Work order: In the data below, find the line that contains "building: [457,300,519,331] -> none" and the line that contains "building: [191,220,257,285] ->". Copy both, plus every line between them, exactly.

Material shown:
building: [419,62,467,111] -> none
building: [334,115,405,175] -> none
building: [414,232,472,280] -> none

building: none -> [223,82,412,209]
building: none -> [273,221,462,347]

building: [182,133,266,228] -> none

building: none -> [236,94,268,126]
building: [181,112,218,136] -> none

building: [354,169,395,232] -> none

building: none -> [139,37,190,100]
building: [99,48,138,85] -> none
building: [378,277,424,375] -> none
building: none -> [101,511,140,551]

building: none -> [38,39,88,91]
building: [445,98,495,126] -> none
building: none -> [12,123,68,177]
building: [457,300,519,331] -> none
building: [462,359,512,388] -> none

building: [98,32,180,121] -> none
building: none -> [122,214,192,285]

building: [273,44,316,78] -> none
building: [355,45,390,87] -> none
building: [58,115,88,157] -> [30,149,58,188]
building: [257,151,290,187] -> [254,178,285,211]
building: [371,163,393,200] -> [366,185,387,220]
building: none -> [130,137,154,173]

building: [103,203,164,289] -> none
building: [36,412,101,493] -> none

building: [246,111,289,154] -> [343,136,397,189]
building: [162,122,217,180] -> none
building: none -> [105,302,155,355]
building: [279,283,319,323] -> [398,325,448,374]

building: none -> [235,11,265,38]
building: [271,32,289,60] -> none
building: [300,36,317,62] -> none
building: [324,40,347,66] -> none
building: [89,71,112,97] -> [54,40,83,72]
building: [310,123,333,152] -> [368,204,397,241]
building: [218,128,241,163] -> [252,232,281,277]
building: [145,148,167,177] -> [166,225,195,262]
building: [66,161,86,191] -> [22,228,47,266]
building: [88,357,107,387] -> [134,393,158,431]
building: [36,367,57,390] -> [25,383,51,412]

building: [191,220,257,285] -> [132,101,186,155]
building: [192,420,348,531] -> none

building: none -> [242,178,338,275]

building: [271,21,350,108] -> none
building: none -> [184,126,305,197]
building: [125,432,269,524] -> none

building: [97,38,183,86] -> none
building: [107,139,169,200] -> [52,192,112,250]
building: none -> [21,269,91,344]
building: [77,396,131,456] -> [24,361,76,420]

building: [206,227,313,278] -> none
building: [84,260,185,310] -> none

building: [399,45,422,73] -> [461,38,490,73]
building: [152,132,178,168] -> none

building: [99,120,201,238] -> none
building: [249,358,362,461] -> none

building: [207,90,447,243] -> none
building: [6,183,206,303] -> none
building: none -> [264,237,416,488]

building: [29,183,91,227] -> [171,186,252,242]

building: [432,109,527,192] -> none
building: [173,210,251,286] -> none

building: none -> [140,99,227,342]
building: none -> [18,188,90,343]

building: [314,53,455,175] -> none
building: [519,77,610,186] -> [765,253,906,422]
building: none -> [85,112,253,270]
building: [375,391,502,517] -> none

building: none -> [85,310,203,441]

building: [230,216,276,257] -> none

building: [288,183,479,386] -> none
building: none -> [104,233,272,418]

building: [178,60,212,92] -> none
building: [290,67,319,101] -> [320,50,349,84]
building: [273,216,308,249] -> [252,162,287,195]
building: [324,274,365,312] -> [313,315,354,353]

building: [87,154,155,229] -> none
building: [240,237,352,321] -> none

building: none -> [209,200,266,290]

Solution to the problem:
building: [457,300,519,331] -> none
building: [462,359,512,388] -> none

building: [98,32,180,121] -> none
building: none -> [122,214,192,285]

building: [273,44,316,78] -> none
building: [355,45,390,87] -> none
building: [58,115,88,157] -> [30,149,58,188]
building: [257,151,290,187] -> [254,178,285,211]
building: [371,163,393,200] -> [366,185,387,220]
building: none -> [130,137,154,173]

building: [103,203,164,289] -> none
building: [36,412,101,493] -> none

building: [246,111,289,154] -> [343,136,397,189]
building: [162,122,217,180] -> none
building: none -> [105,302,155,355]
building: [279,283,319,323] -> [398,325,448,374]

building: none -> [235,11,265,38]
building: [271,32,289,60] -> none
building: [300,36,317,62] -> none
building: [324,40,347,66] -> none
building: [89,71,112,97] -> [54,40,83,72]
building: [310,123,333,152] -> [368,204,397,241]
building: [218,128,241,163] -> [252,232,281,277]
building: [145,148,167,177] -> [166,225,195,262]
building: [66,161,86,191] -> [22,228,47,266]
building: [88,357,107,387] -> [134,393,158,431]
building: [36,367,57,390] -> [25,383,51,412]

building: [191,220,257,285] -> [132,101,186,155]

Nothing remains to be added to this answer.